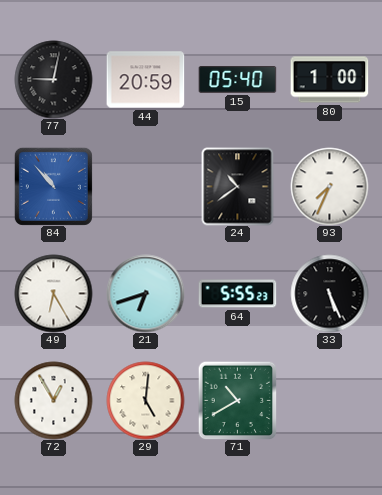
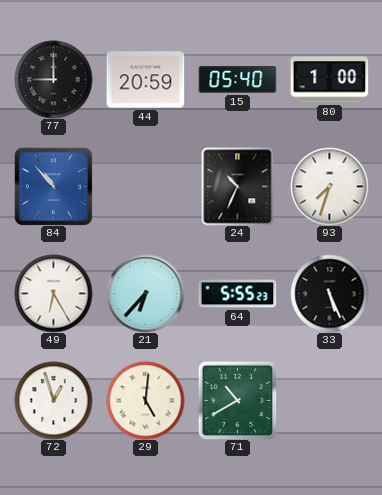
77: 9:02 -> 9:00
24: 10:39 -> 10:34
93: 7:34 -> 7:33
21: 6:42 -> 6:37
72: 12:55 -> 12:57
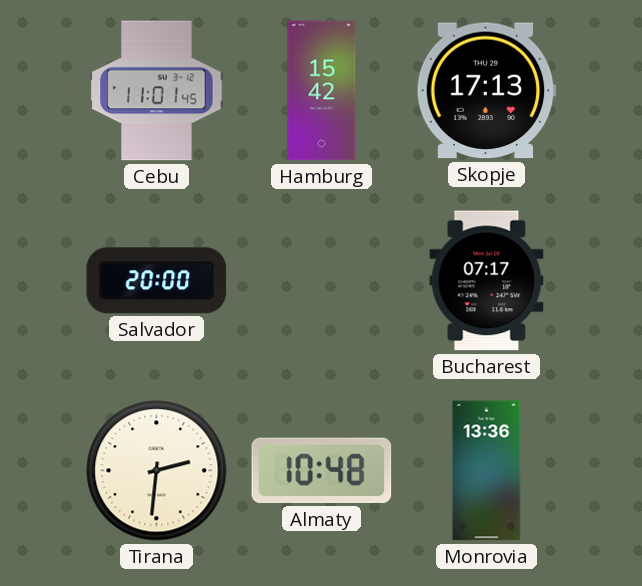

# # #

Given instruction:
Put the lines of the items above into a JSON list of strings, one string per line, omitting blank lines and the pictures.

Expected answer:
[
  "77: 9:02 -> 9:00",
  "24: 10:39 -> 10:34",
  "93: 7:34 -> 7:33",
  "21: 6:42 -> 6:37",
  "72: 12:55 -> 12:57"
]